YOUR INSTRUCTIONS: Here is the task for the records below: repeat exactly the lines from the one with "D1: LED (A OUT2, K" to the one with "U3: ESP-07 -> ESP-12E", both included, and nothing else.

##########

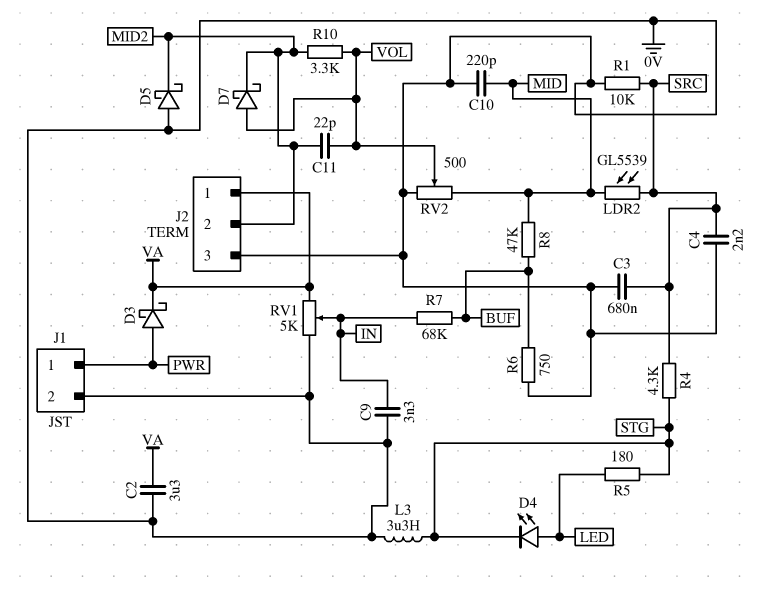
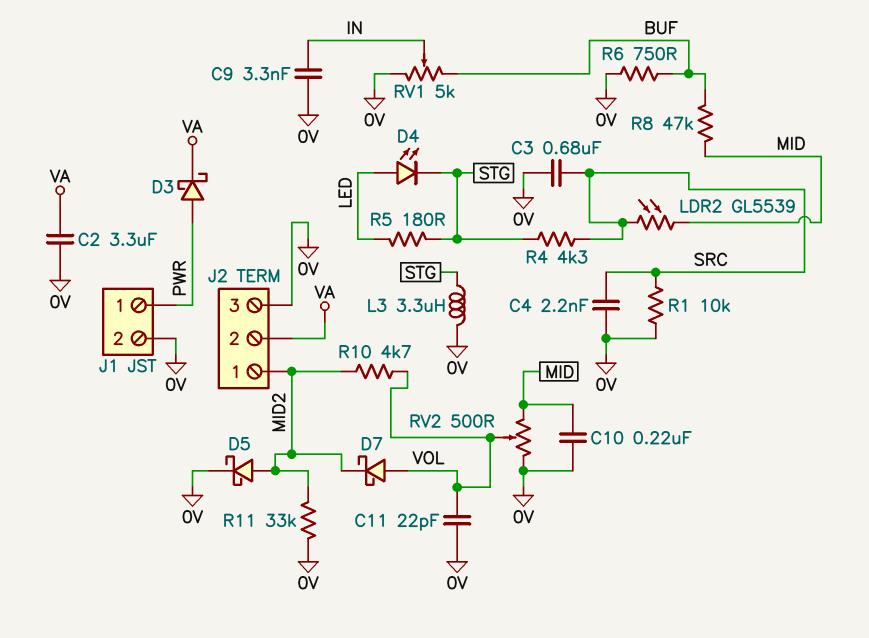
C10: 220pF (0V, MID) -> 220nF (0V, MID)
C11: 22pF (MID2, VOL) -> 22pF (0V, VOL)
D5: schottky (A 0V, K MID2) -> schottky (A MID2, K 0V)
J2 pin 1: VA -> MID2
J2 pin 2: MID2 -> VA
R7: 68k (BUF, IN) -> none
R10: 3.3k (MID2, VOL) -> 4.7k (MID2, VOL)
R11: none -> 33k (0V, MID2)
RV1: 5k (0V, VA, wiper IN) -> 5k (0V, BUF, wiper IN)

##########

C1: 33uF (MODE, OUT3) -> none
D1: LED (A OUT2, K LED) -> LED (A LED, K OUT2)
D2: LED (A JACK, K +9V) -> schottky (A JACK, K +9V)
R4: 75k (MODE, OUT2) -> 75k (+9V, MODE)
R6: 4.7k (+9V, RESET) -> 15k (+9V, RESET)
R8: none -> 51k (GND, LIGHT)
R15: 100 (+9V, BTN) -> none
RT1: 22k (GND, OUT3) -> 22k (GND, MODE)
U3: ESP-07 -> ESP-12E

##########

RESPONSE TO THIS TASK:
D1: LED (A OUT2, K LED) -> LED (A LED, K OUT2)
D2: LED (A JACK, K +9V) -> schottky (A JACK, K +9V)
R4: 75k (MODE, OUT2) -> 75k (+9V, MODE)
R6: 4.7k (+9V, RESET) -> 15k (+9V, RESET)
R8: none -> 51k (GND, LIGHT)
R15: 100 (+9V, BTN) -> none
RT1: 22k (GND, OUT3) -> 22k (GND, MODE)
U3: ESP-07 -> ESP-12E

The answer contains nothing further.